Coordinate-based object records:
· · ·
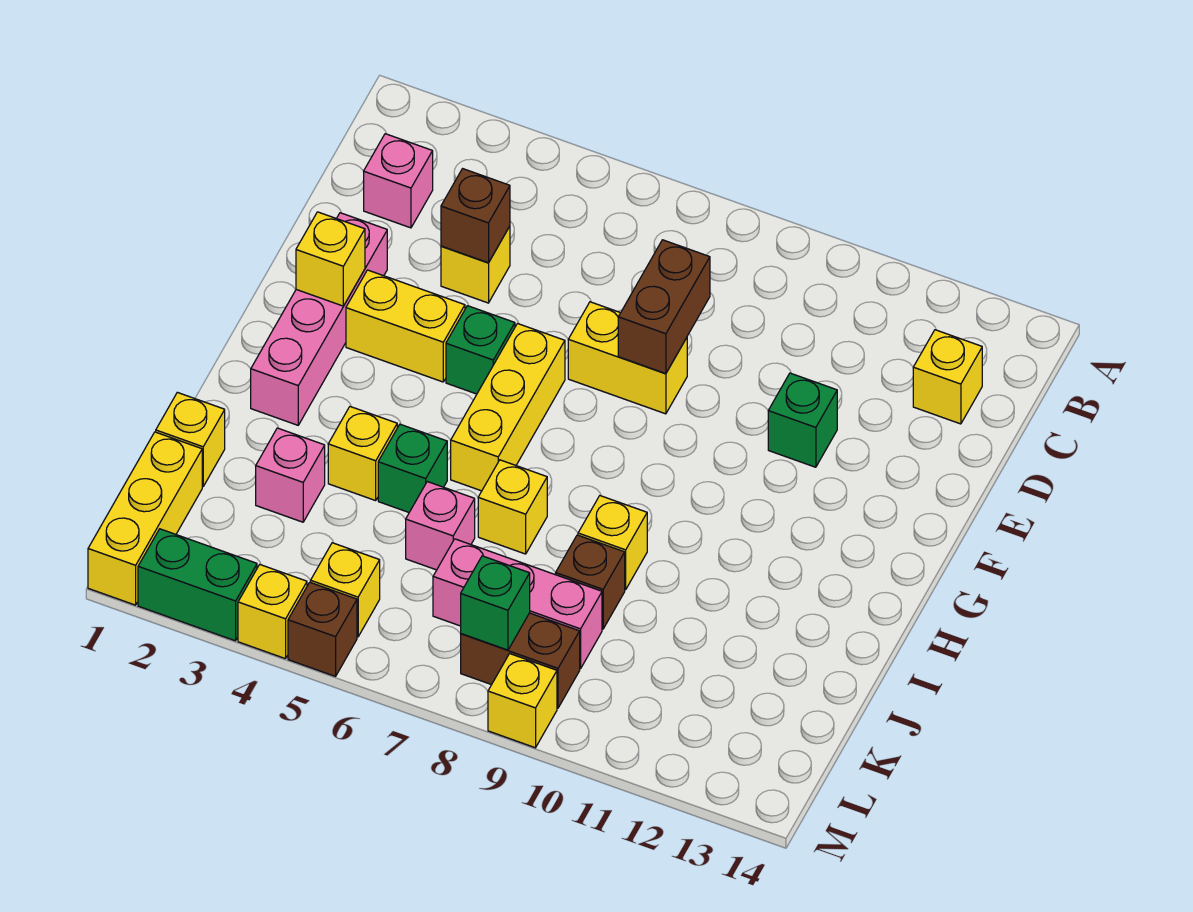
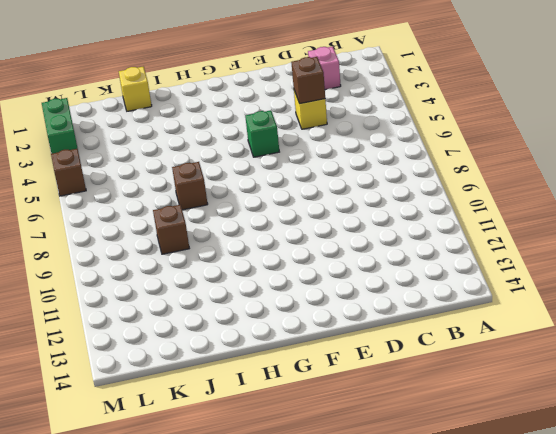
brown brick I7 level 1 -> yellow brick I7 level 1
none -> yellow brick C13 level 1
none -> pink brick E2:H2 level 1
none -> yellow brick E7:E8 level 1

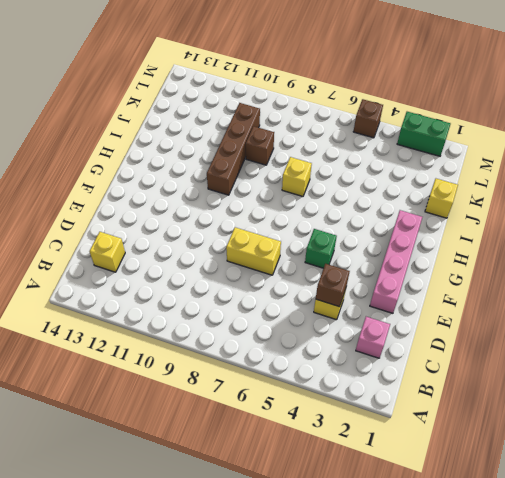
brown brick H10:K10 level 1 -> none
none -> green brick E11 level 1
none -> yellow brick F3:F4 level 1
none -> yellow brick F6:H6 level 1

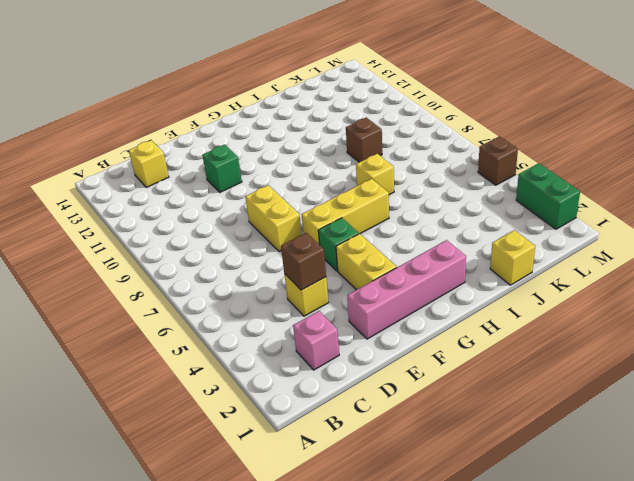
none -> yellow brick I4 level 1
none -> green brick I5 level 1
none -> yellow brick I9 level 1

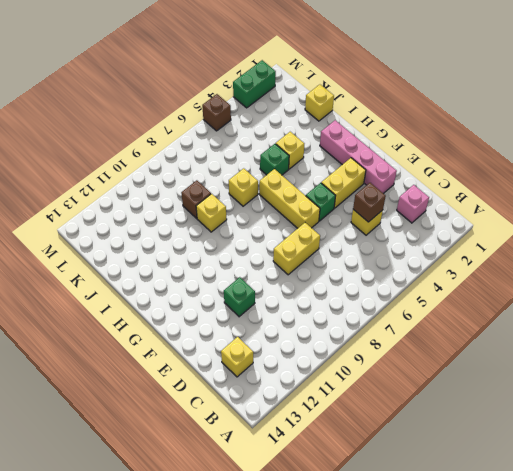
none -> pink brick J3 level 1
none -> pink brick J6 level 1
none -> yellow brick K1:M1 level 1

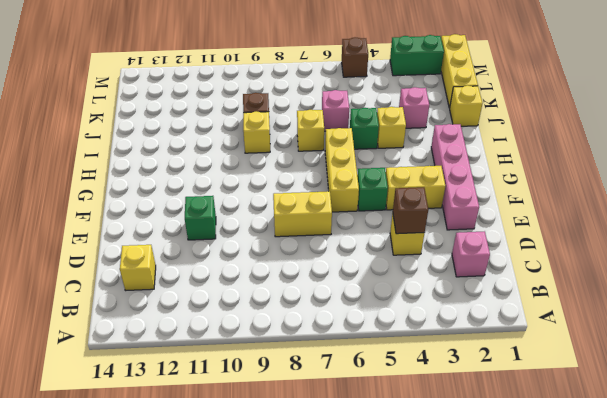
none -> pink brick K7:K9 level 1
none -> yellow brick L5 level 1
none -> brown brick L8:L9 level 1

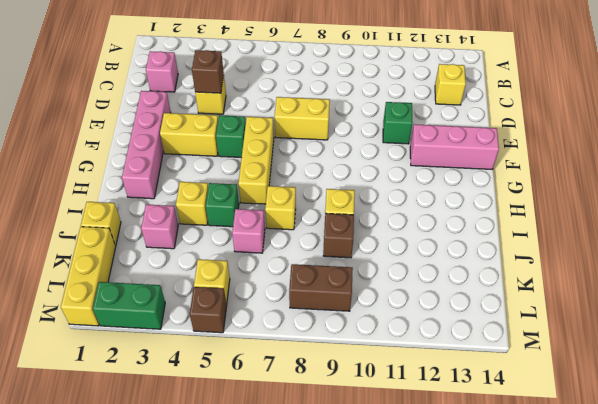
pink brick F12:F14 level 1 -> pink brick K7:K9 level 1
none -> yellow brick M4 level 1
none -> yellow brick M9 level 1
none -> brown brick D8:E8 level 2

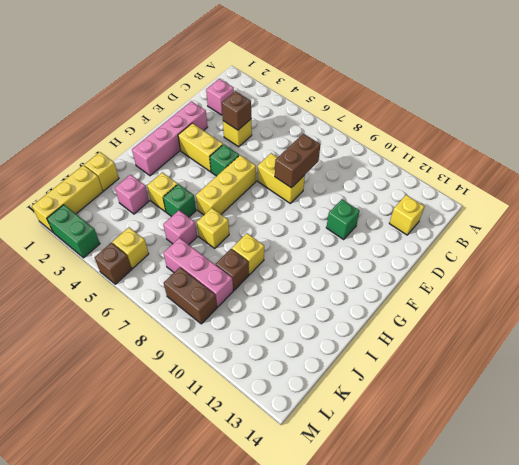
none -> yellow brick M4 level 1
none -> yellow brick M9 level 1
none -> yellow brick F2 level 2

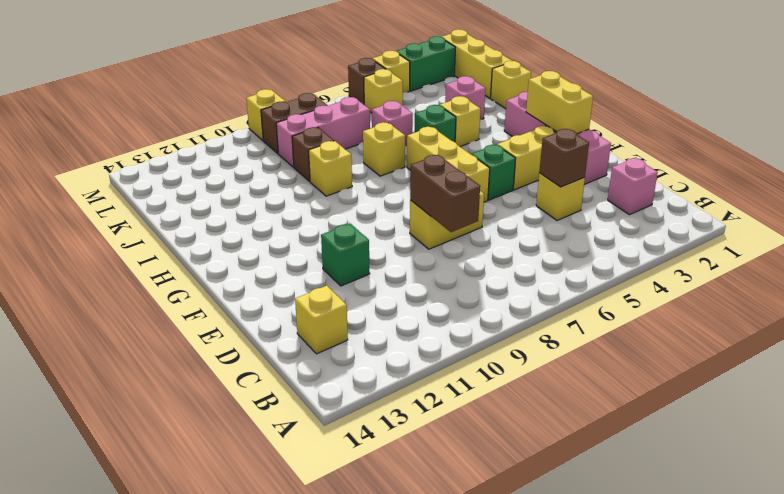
yellow brick F2:G2 level 2 -> yellow brick F2 level 2
none -> green brick L8 level 2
· · ·
REQUIRED WORK -
Print exactly the lines from the first line of the records above through the line containing "none -> brown brick L8:L9 level 1", leaving out the pictures.

RESULT FOR THIS TASK -
brown brick I7 level 1 -> yellow brick I7 level 1
none -> yellow brick C13 level 1
none -> pink brick E2:H2 level 1
none -> yellow brick E7:E8 level 1

brown brick H10:K10 level 1 -> none
none -> green brick E11 level 1
none -> yellow brick F3:F4 level 1
none -> yellow brick F6:H6 level 1

none -> yellow brick I4 level 1
none -> green brick I5 level 1
none -> yellow brick I9 level 1

none -> pink brick J3 level 1
none -> pink brick J6 level 1
none -> yellow brick K1:M1 level 1

none -> pink brick K7:K9 level 1
none -> yellow brick L5 level 1
none -> brown brick L8:L9 level 1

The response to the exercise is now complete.